Spatial reasoning data
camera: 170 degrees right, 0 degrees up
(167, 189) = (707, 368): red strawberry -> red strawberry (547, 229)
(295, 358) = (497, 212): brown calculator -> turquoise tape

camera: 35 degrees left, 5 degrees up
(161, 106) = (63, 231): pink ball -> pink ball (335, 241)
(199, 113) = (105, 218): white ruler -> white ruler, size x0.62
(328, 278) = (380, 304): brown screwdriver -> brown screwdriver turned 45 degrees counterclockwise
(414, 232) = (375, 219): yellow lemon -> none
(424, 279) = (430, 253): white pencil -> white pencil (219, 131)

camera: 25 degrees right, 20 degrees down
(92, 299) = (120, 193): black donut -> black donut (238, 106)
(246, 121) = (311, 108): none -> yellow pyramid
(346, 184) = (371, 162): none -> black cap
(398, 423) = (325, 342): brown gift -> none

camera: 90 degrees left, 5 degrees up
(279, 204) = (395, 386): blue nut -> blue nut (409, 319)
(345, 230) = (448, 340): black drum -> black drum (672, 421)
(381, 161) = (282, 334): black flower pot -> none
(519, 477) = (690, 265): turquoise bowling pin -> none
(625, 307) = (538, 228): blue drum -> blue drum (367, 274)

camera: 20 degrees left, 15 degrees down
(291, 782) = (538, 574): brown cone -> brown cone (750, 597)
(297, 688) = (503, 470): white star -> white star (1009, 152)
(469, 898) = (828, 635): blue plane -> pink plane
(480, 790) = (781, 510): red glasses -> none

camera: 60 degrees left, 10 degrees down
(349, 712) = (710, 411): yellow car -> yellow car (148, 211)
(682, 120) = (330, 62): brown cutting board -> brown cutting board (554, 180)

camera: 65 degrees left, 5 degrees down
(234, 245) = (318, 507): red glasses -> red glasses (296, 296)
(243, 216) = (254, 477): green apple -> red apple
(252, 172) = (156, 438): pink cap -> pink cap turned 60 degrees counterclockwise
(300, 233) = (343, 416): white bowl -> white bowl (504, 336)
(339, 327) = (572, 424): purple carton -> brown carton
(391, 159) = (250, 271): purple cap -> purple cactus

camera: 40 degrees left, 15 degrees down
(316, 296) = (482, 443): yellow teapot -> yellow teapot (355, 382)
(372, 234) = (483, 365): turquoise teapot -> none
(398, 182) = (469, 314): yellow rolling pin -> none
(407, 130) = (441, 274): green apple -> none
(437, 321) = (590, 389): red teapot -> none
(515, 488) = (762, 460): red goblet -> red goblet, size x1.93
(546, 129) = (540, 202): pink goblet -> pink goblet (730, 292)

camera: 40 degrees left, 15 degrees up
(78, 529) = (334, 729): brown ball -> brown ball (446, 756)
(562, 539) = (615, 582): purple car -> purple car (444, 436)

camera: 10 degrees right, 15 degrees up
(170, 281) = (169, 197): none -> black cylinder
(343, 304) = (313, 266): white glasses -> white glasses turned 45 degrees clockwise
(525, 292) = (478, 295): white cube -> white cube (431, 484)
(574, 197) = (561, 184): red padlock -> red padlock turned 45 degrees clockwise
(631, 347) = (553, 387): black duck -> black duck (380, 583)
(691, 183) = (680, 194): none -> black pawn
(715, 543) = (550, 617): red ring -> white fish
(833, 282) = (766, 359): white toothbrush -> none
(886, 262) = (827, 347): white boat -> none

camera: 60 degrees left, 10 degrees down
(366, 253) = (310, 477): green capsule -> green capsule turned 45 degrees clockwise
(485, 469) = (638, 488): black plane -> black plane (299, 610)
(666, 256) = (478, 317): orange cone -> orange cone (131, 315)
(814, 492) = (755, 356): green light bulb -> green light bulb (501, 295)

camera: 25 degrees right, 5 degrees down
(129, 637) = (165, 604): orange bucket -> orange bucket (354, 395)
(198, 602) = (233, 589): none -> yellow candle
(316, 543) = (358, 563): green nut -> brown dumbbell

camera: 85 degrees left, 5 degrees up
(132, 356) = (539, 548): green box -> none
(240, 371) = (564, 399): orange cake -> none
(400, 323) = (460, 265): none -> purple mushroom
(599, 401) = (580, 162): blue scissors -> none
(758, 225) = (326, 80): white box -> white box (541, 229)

What is needed: After locating the line with "(199, 113) = (105, 218): white" above, return that line and every later line through the one with "camera: 20 degrees left, 15 degrees down", word for word and with nothing else.

Written solution:
(199, 113) = (105, 218): white ruler -> white ruler, size x0.62
(328, 278) = (380, 304): brown screwdriver -> brown screwdriver turned 45 degrees counterclockwise
(414, 232) = (375, 219): yellow lemon -> none
(424, 279) = (430, 253): white pencil -> white pencil (219, 131)

camera: 25 degrees right, 20 degrees down
(92, 299) = (120, 193): black donut -> black donut (238, 106)
(246, 121) = (311, 108): none -> yellow pyramid
(346, 184) = (371, 162): none -> black cap
(398, 423) = (325, 342): brown gift -> none

camera: 90 degrees left, 5 degrees up
(279, 204) = (395, 386): blue nut -> blue nut (409, 319)
(345, 230) = (448, 340): black drum -> black drum (672, 421)
(381, 161) = (282, 334): black flower pot -> none
(519, 477) = (690, 265): turquoise bowling pin -> none
(625, 307) = (538, 228): blue drum -> blue drum (367, 274)

camera: 20 degrees left, 15 degrees down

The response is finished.